> OBJETIVO DEL EJERCICIO: Transcriba sin ninguna alteración el fragmento que comienza con la línea que contiene "coordinates (549, 252)." y termina con la línea que contiene "Question: Is green", ambas incluidas. Reproduzca únicamente esas líneas.

> LÍNEAS PARA PROCESAR:
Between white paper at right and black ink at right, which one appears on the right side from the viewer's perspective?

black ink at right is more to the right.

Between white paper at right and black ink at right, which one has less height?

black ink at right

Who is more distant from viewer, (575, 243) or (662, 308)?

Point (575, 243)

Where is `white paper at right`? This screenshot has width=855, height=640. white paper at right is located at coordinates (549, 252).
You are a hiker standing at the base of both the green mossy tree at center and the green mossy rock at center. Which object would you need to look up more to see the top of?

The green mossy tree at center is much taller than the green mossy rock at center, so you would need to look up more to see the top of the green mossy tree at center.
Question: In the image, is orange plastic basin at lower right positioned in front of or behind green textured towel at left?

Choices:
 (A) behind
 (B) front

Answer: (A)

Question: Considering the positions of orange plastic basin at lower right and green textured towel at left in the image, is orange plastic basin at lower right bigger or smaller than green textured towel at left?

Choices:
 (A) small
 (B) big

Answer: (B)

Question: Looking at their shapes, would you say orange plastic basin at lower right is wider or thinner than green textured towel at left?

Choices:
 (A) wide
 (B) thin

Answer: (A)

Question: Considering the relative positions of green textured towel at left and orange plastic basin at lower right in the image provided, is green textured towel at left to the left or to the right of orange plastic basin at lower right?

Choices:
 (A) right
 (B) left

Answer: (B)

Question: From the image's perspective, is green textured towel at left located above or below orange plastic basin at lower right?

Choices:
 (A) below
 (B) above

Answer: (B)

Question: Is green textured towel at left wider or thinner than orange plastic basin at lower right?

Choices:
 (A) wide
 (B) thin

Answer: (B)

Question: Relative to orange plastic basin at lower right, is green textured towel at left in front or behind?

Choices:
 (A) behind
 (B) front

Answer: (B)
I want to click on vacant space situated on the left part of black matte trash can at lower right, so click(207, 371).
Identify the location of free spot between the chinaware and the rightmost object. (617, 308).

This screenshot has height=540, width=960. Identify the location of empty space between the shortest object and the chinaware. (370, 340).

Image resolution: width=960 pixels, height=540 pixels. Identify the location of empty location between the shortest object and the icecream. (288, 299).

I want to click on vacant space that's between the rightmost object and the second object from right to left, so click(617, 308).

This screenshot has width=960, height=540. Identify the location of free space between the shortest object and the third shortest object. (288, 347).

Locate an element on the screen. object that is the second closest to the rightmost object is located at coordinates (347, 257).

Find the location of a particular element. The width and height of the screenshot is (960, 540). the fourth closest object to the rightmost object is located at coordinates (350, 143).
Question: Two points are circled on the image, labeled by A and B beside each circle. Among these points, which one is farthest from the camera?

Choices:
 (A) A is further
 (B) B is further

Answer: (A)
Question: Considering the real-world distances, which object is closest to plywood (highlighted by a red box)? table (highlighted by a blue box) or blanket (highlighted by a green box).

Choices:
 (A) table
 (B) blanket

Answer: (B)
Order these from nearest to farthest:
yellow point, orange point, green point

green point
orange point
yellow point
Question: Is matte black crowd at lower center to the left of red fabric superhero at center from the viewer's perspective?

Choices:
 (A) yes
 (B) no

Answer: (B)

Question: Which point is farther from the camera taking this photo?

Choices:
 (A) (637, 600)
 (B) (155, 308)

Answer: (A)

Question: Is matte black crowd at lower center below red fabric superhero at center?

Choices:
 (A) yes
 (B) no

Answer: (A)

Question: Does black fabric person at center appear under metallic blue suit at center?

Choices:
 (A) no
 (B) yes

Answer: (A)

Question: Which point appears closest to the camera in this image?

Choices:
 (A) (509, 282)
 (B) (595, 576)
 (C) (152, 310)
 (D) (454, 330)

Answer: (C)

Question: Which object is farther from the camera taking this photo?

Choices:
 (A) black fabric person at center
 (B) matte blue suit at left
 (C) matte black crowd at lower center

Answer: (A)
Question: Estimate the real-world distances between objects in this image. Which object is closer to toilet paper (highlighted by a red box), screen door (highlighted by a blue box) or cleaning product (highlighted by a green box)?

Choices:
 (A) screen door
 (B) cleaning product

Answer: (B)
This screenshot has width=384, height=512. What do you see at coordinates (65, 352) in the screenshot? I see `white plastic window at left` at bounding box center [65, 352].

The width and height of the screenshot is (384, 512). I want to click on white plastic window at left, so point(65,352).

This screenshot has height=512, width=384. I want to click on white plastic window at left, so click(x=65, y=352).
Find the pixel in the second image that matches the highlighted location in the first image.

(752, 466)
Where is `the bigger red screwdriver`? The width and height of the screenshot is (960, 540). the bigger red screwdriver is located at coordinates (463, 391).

> RESPUESTA CORRECTA:
Where is `white paper at right`? This screenshot has width=855, height=640. white paper at right is located at coordinates (549, 252).
You are a hiker standing at the base of both the green mossy tree at center and the green mossy rock at center. Which object would you need to look up more to see the top of?

The green mossy tree at center is much taller than the green mossy rock at center, so you would need to look up more to see the top of the green mossy tree at center.
Question: In the image, is orange plastic basin at lower right positioned in front of or behind green textured towel at left?

Choices:
 (A) behind
 (B) front

Answer: (A)

Question: Considering the positions of orange plastic basin at lower right and green textured towel at left in the image, is orange plastic basin at lower right bigger or smaller than green textured towel at left?

Choices:
 (A) small
 (B) big

Answer: (B)

Question: Looking at their shapes, would you say orange plastic basin at lower right is wider or thinner than green textured towel at left?

Choices:
 (A) wide
 (B) thin

Answer: (A)

Question: Considering the relative positions of green textured towel at left and orange plastic basin at lower right in the image provided, is green textured towel at left to the left or to the right of orange plastic basin at lower right?

Choices:
 (A) right
 (B) left

Answer: (B)

Question: From the image's perspective, is green textured towel at left located above or below orange plastic basin at lower right?

Choices:
 (A) below
 (B) above

Answer: (B)

Question: Is green textured towel at left wider or thinner than orange plastic basin at lower right?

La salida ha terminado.